Please copy out every line of the listing below in which the word "round" appears.

+ + + + + + +

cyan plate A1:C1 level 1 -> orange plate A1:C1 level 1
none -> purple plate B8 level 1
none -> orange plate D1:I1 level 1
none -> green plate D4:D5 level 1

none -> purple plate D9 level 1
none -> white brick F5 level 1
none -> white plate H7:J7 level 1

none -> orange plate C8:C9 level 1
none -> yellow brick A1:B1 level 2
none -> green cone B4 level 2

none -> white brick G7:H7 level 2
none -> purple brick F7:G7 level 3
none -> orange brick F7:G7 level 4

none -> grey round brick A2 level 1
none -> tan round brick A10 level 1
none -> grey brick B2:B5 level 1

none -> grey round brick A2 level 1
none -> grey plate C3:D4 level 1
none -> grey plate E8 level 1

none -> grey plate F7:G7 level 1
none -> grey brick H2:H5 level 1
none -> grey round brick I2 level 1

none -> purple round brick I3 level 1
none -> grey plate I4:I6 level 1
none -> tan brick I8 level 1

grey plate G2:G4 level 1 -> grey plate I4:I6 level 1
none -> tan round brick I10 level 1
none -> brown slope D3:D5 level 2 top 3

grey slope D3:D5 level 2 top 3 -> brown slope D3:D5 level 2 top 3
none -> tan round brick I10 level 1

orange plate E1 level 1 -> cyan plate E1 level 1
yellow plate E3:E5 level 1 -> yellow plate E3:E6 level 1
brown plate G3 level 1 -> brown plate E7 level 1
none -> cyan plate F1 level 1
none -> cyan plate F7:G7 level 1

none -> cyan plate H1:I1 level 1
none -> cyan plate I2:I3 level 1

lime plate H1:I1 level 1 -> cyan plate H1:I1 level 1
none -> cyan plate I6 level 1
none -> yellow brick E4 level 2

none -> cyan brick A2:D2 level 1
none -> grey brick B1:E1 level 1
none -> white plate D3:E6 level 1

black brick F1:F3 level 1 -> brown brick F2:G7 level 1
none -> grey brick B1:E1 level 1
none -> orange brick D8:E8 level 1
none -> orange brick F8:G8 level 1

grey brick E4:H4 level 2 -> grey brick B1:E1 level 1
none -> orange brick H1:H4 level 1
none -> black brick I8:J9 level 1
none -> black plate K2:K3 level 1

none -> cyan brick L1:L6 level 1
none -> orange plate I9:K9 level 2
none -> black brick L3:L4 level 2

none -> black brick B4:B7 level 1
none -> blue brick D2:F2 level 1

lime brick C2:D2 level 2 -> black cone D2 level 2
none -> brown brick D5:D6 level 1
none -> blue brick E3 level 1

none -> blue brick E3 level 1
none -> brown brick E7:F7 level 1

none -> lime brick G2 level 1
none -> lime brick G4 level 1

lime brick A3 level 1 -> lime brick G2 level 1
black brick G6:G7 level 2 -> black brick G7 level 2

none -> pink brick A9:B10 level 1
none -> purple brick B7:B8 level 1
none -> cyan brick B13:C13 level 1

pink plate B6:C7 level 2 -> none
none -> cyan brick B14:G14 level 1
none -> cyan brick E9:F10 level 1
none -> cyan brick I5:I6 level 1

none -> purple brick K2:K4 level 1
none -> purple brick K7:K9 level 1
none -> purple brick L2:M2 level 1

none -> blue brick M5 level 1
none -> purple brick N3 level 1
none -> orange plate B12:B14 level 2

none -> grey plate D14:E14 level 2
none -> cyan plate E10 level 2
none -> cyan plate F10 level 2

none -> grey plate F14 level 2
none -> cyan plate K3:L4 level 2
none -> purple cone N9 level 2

+ + + + + + +

Solution to this task =>
none -> grey round brick A2 level 1
none -> tan round brick A10 level 1
none -> grey round brick A2 level 1
none -> grey round brick I2 level 1
none -> purple round brick I3 level 1
none -> tan round brick I10 level 1
none -> tan round brick I10 level 1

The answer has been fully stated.